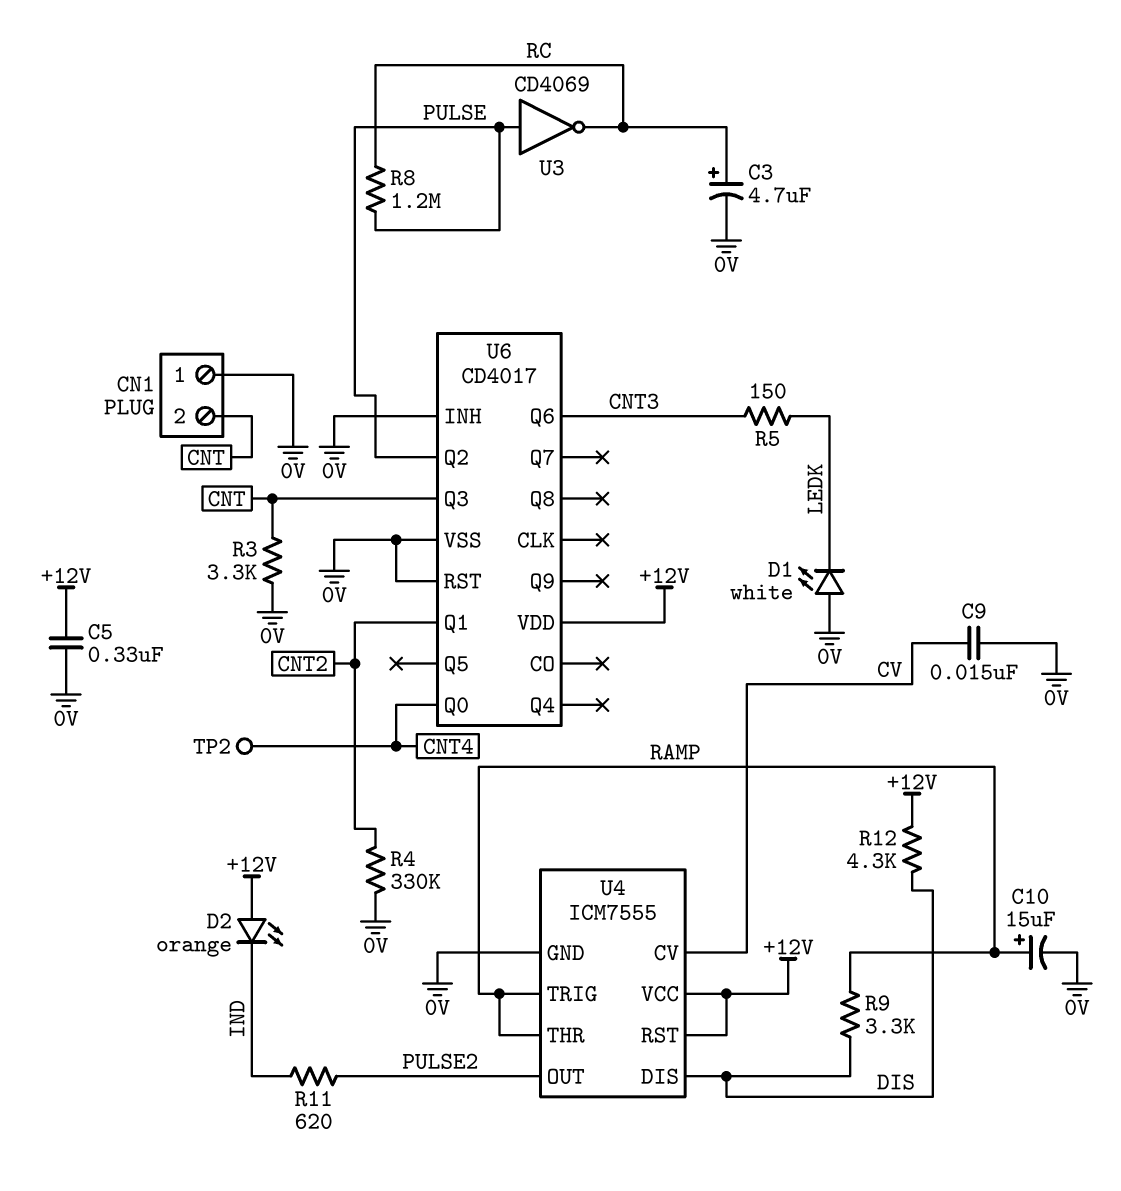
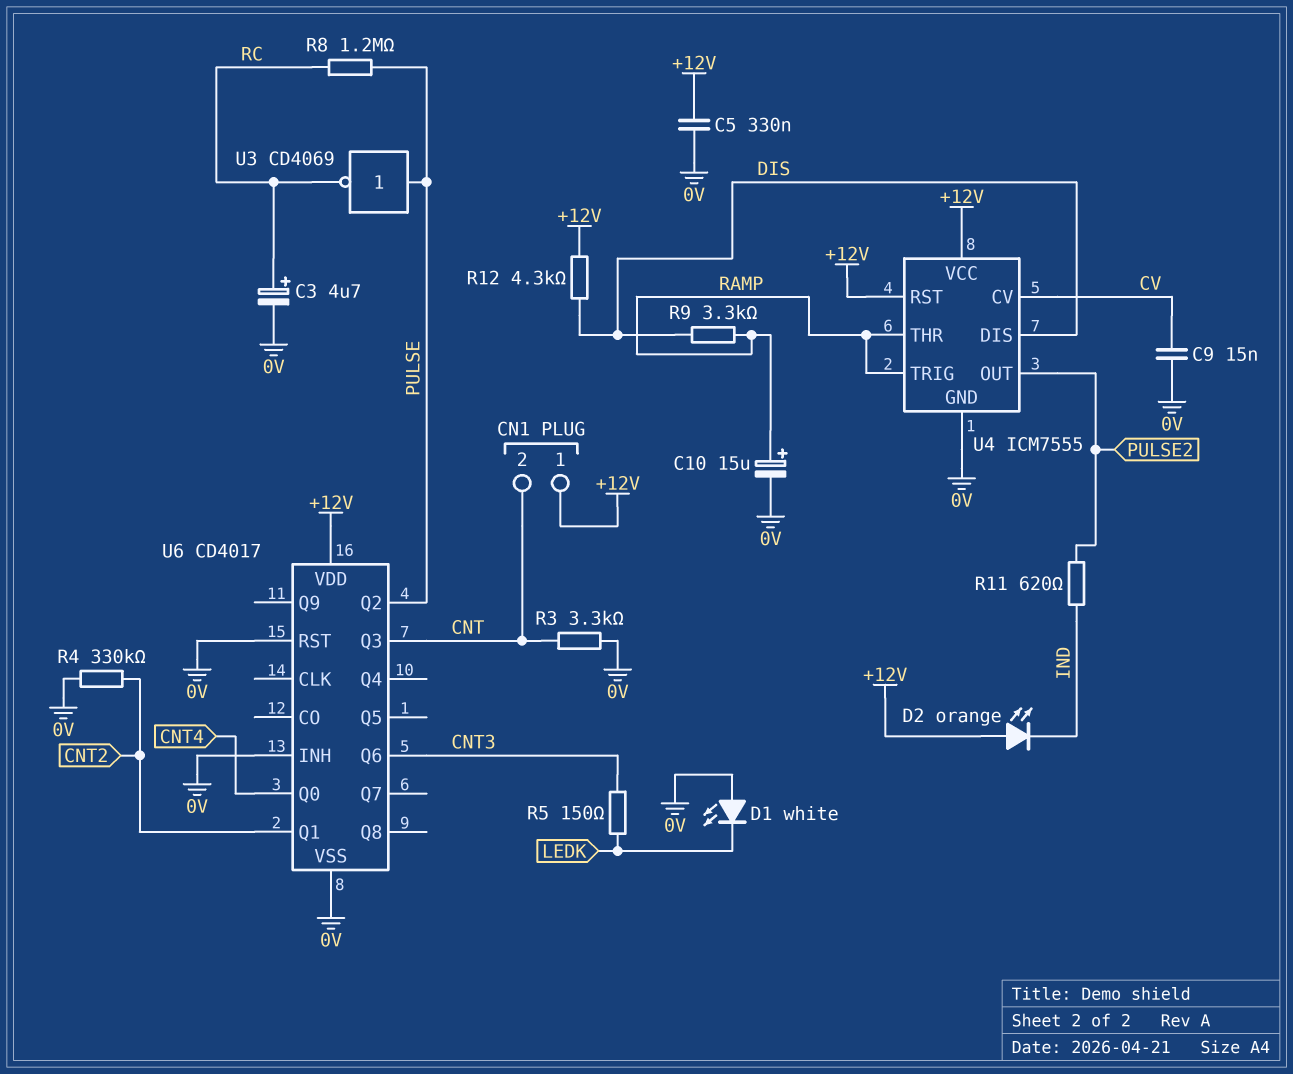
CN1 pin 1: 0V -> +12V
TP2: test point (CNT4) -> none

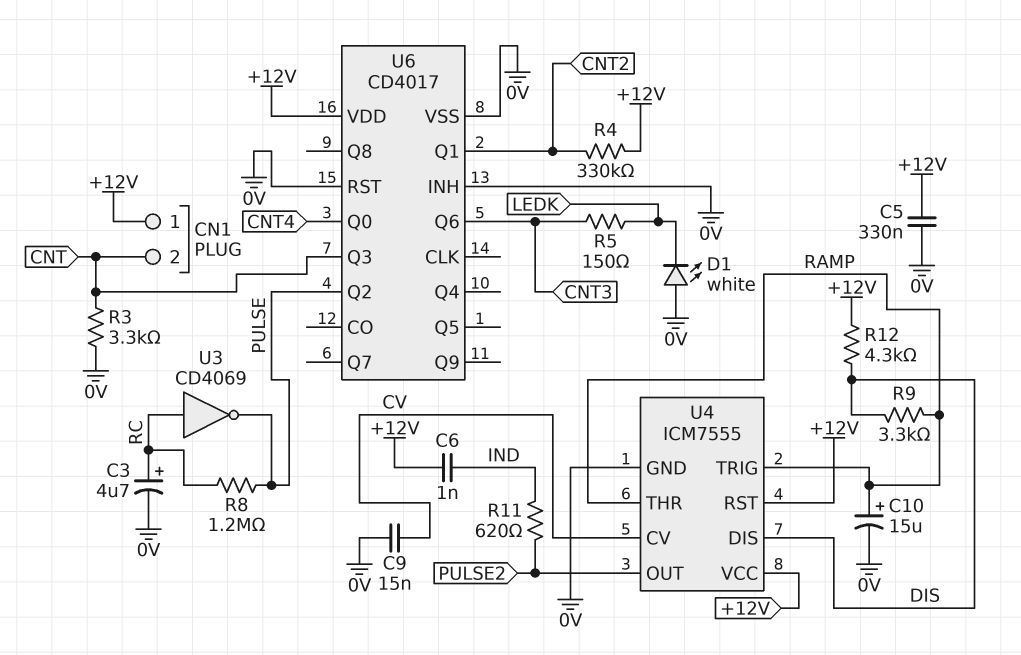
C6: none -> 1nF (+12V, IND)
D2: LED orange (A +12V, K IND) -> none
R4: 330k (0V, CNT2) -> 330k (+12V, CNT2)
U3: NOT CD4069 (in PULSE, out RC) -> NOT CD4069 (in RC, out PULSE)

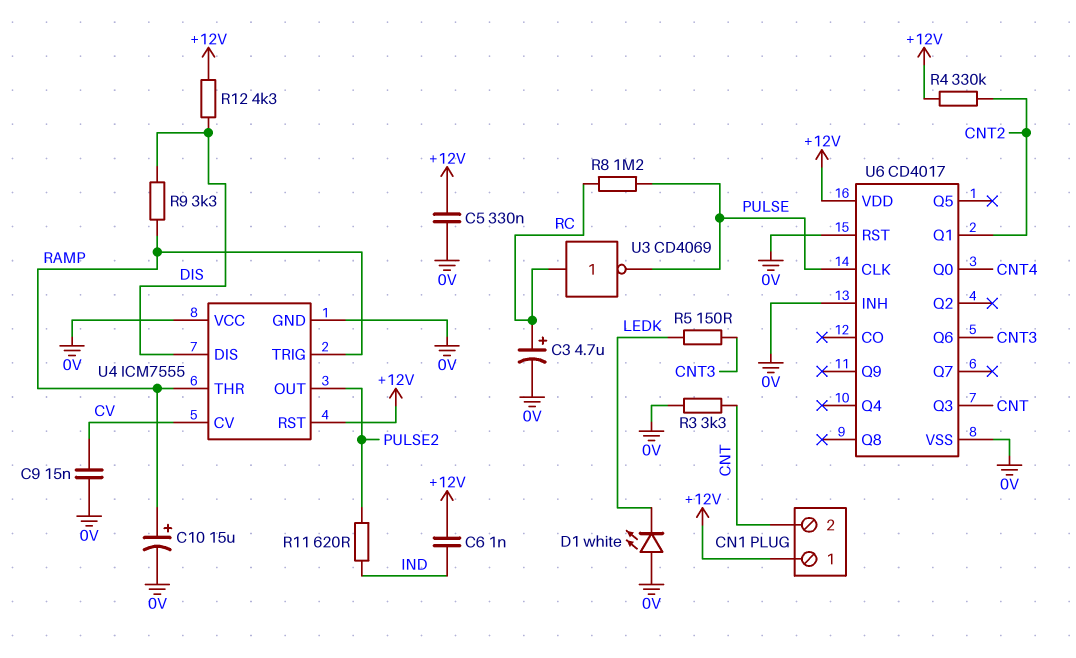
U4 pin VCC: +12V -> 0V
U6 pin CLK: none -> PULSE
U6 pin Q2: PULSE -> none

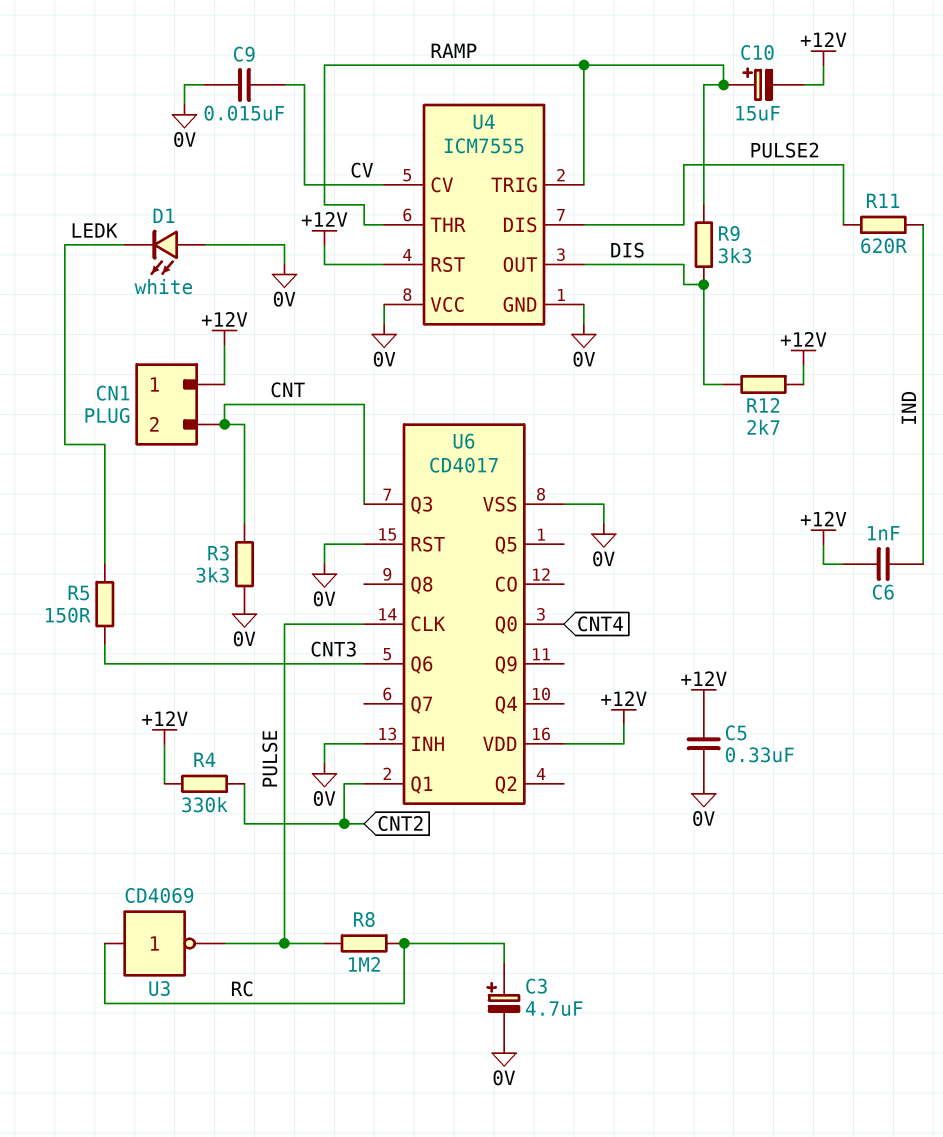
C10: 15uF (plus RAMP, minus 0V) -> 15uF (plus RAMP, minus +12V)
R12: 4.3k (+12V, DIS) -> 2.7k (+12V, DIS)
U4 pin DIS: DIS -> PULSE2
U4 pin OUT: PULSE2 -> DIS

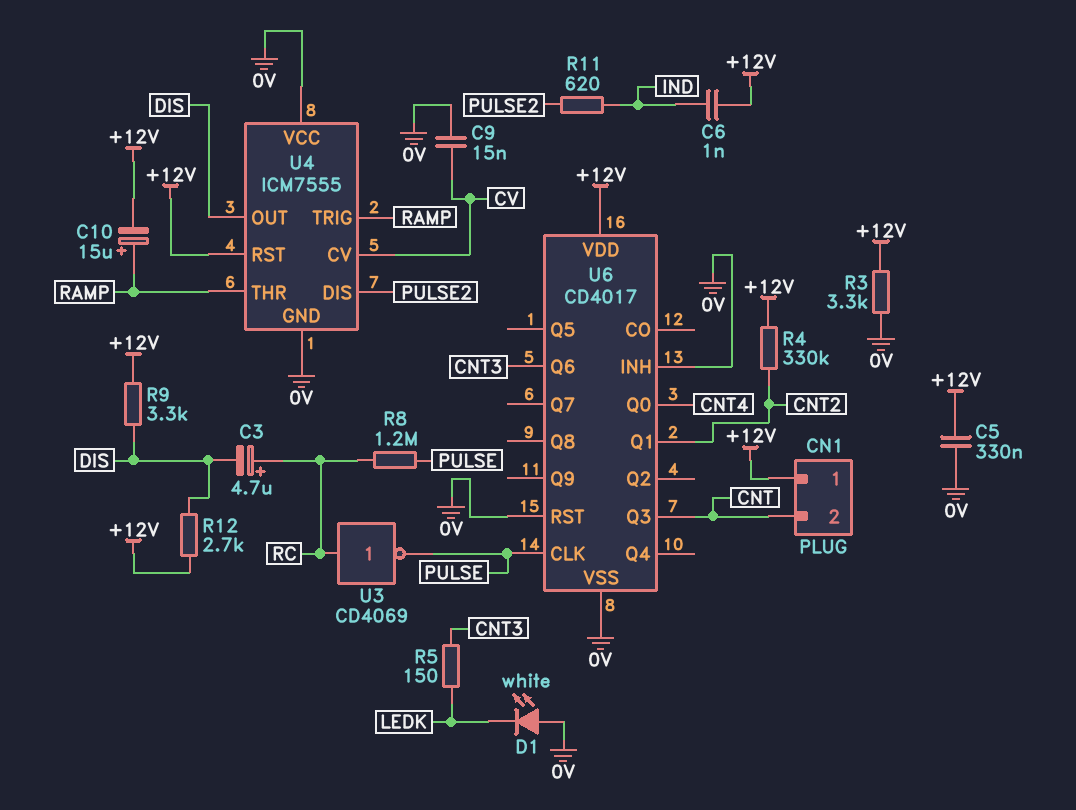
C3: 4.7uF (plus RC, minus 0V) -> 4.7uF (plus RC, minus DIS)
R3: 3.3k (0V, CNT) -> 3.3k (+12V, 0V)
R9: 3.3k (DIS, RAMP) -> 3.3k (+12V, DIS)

● ● ●

### [YOUR OBJECTIVE]
Your answer must be an exact repeat of all the records, minus the pictures.

### [EXERCISE OUTPUT]
CN1 pin 1: 0V -> +12V
TP2: test point (CNT4) -> none

C6: none -> 1nF (+12V, IND)
D2: LED orange (A +12V, K IND) -> none
R4: 330k (0V, CNT2) -> 330k (+12V, CNT2)
U3: NOT CD4069 (in PULSE, out RC) -> NOT CD4069 (in RC, out PULSE)

U4 pin VCC: +12V -> 0V
U6 pin CLK: none -> PULSE
U6 pin Q2: PULSE -> none

C10: 15uF (plus RAMP, minus 0V) -> 15uF (plus RAMP, minus +12V)
R12: 4.3k (+12V, DIS) -> 2.7k (+12V, DIS)
U4 pin DIS: DIS -> PULSE2
U4 pin OUT: PULSE2 -> DIS

C3: 4.7uF (plus RC, minus 0V) -> 4.7uF (plus RC, minus DIS)
R3: 3.3k (0V, CNT) -> 3.3k (+12V, 0V)
R9: 3.3k (DIS, RAMP) -> 3.3k (+12V, DIS)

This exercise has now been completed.